[WORK TO COMPLETE] Find the line containing "brown 1x2 brick [240,261,284,351] -> none" in the entries below. Restate it and each line after it, word for word, up to and including the line containing "yellow 1x1 brick [470,216,513,259] -> none".

[SUPPLIED DATA]

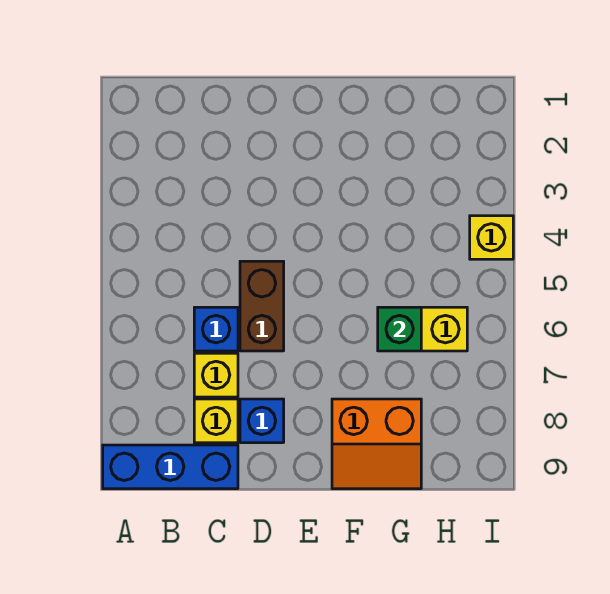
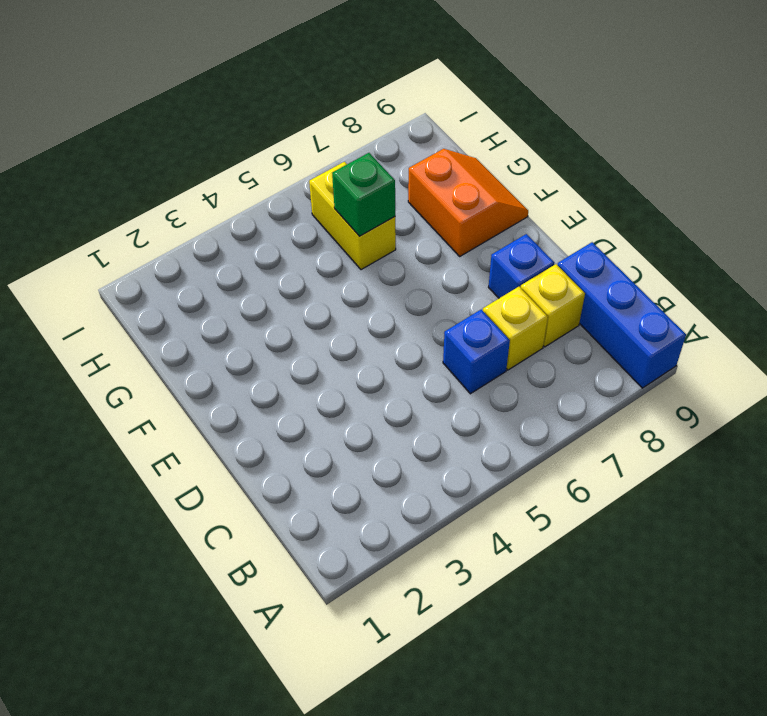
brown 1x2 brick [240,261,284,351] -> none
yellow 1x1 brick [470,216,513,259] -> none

==

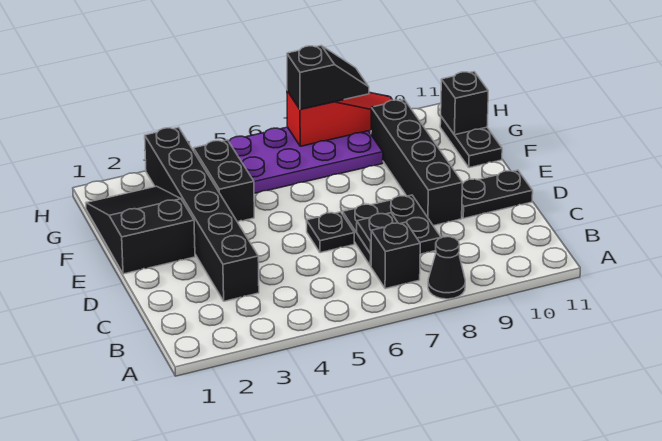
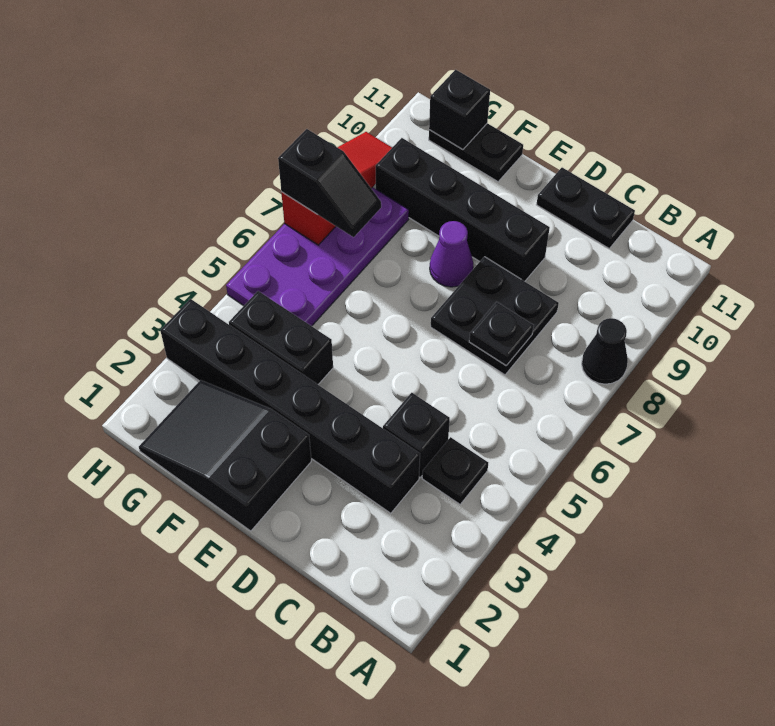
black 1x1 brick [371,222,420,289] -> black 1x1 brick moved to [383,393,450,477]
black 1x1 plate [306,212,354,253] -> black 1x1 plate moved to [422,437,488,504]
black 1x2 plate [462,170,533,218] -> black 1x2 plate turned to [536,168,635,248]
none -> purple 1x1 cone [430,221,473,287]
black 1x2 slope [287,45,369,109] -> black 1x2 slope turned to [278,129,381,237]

...

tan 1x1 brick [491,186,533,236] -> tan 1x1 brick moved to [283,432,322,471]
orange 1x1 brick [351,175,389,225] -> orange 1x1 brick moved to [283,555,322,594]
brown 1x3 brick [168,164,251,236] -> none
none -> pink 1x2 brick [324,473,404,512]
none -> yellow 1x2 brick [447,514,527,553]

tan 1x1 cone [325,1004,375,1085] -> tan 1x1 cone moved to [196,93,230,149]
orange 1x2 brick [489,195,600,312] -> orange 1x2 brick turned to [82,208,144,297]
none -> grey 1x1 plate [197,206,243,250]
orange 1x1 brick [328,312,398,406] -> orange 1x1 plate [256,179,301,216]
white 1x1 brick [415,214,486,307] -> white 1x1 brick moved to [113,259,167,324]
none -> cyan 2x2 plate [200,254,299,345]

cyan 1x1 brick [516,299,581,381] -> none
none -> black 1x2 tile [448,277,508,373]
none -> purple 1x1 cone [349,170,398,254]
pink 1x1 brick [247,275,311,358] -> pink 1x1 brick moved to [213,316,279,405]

[RESPONSE AREA]
brown 1x2 brick [240,261,284,351] -> none
yellow 1x1 brick [470,216,513,259] -> none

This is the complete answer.